§ INSTRUCTIONS FOR THE TASK
From the data below, return each line in which the string "pink" is found.

§ DATA SECTION
☆ ☆ ☆
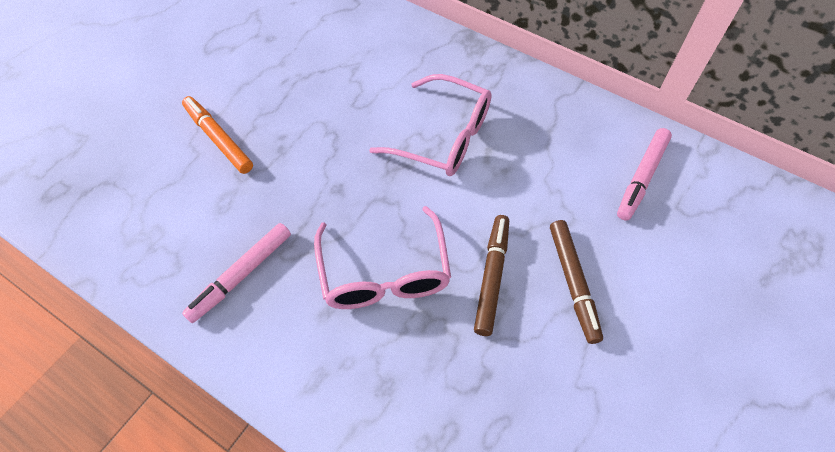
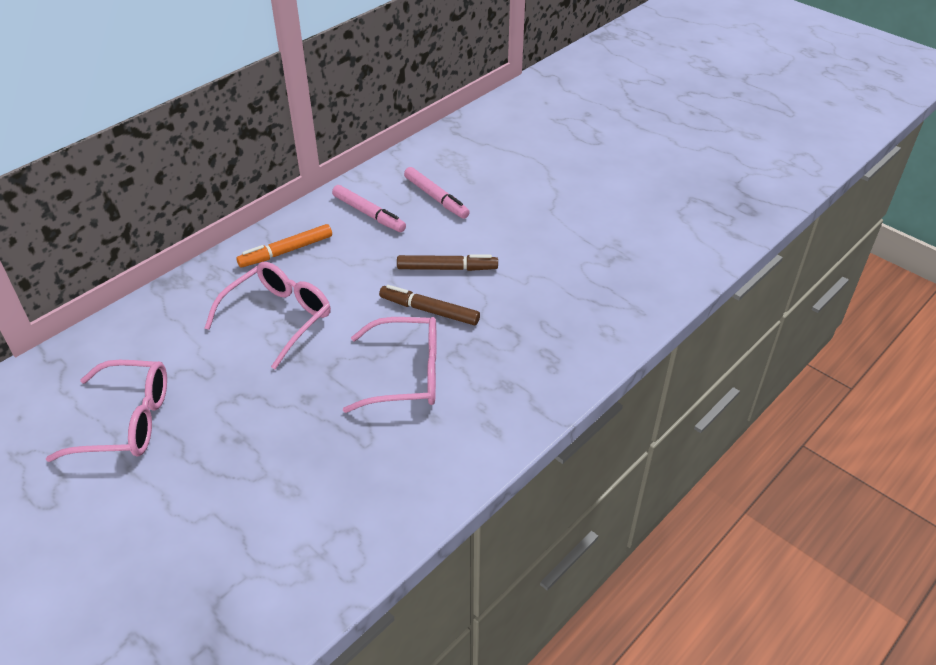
camera: 80 degrees left, 15 degrees down
(218, 139) = (200, 493): orange marker -> orange marker (286, 251)
(241, 275) = (378, 476): pink marker -> pink marker (436, 198)
(294, 66) = (126, 421): none -> pink glasses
☆ ☆ ☆
§ ANSWER TO THE EXERCISE
(241, 275) = (378, 476): pink marker -> pink marker (436, 198)
(294, 66) = (126, 421): none -> pink glasses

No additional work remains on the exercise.